▸ **Work instruction**
All of the data below should be set down again verbatim, without any images.

▸ **Exercise data**

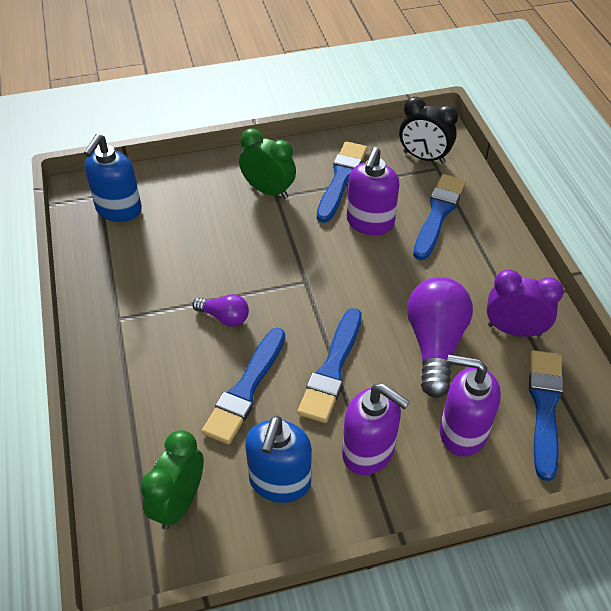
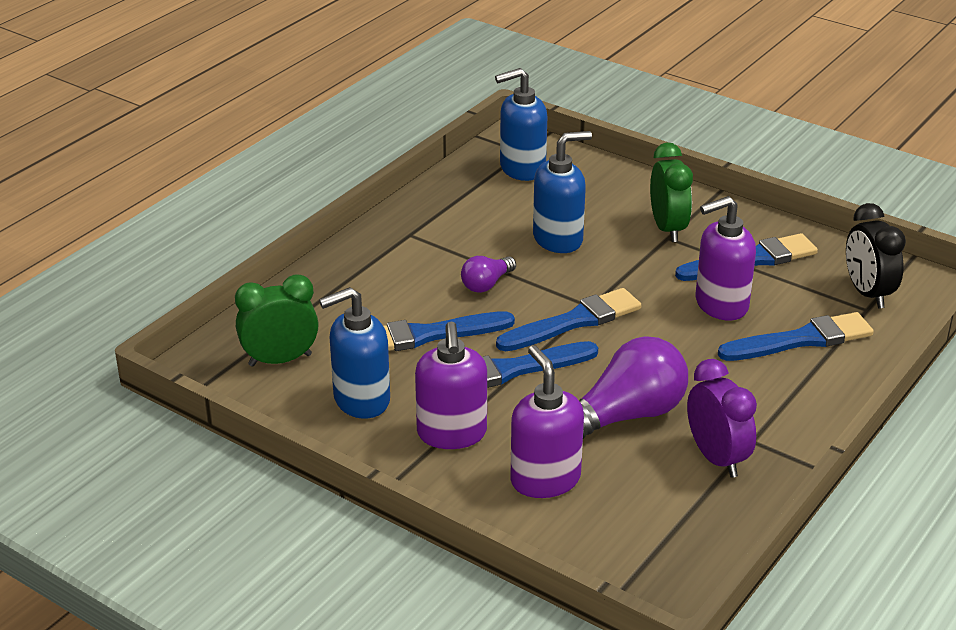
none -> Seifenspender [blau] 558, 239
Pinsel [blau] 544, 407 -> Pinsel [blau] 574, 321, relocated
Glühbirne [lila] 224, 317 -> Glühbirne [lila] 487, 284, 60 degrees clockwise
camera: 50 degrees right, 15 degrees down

▸ **Exercise response**
none -> Seifenspender [blau] 558, 239
Pinsel [blau] 544, 407 -> Pinsel [blau] 574, 321, relocated
Glühbirne [lila] 224, 317 -> Glühbirne [lila] 487, 284, 60 degrees clockwise
camera: 50 degrees right, 15 degrees down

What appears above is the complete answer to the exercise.